[TASK GOAL] Please write out, exactly as they appear, the line containing "brown brick C6:D7" and every line after it to the end of the records, and nothing more.

[Scene change data]

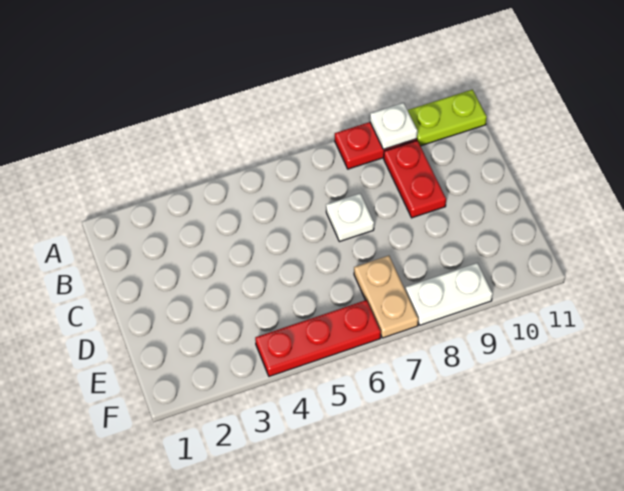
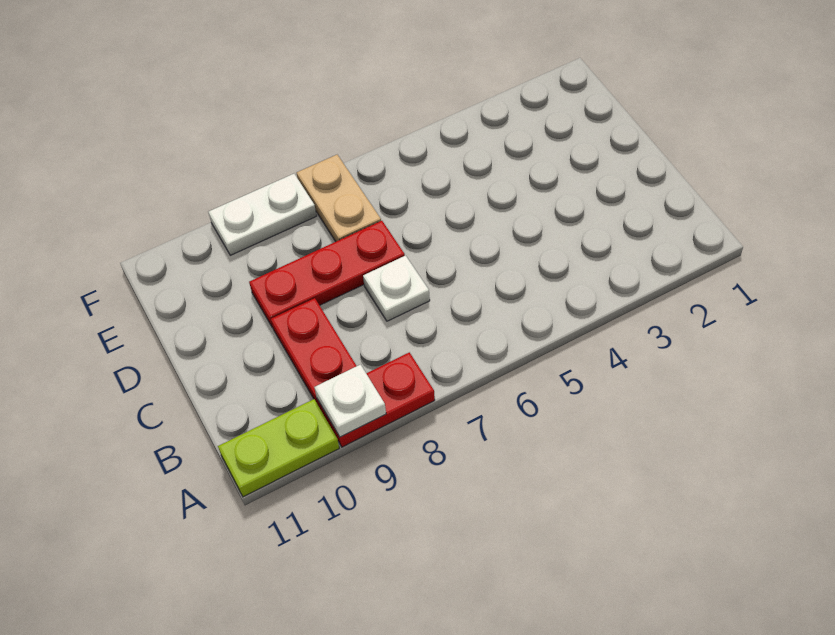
red plate F4:F6 level 1 -> red plate D7:D9 level 1

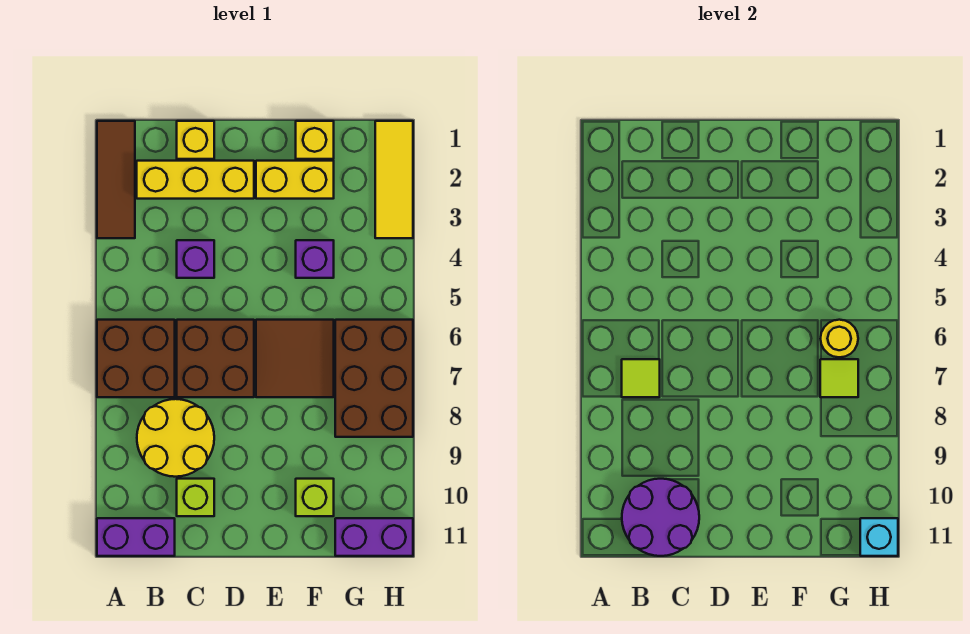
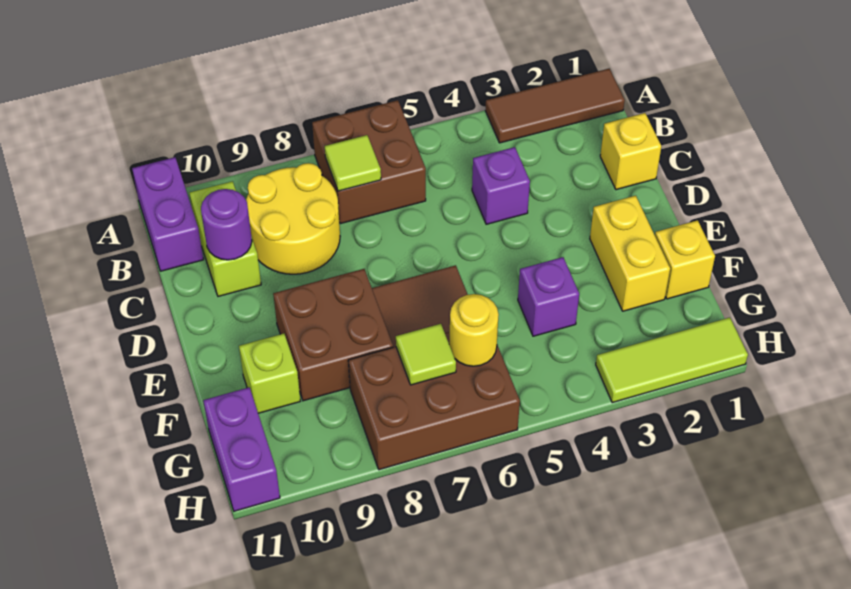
yellow brick B2:D2 level 1 -> none
purple round brick B10:C11 level 2 -> purple round brick C10 level 2
brown brick C6:D7 level 1 -> brown brick E8:F9 level 1
lime brick C10 level 1 -> lime brick B10:C10 level 1
yellow tile H1:H3 level 1 -> lime tile H1:H3 level 1
cyan brick H11 level 2 -> none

[ANSWER SPACE]
brown brick C6:D7 level 1 -> brown brick E8:F9 level 1
lime brick C10 level 1 -> lime brick B10:C10 level 1
yellow tile H1:H3 level 1 -> lime tile H1:H3 level 1
cyan brick H11 level 2 -> none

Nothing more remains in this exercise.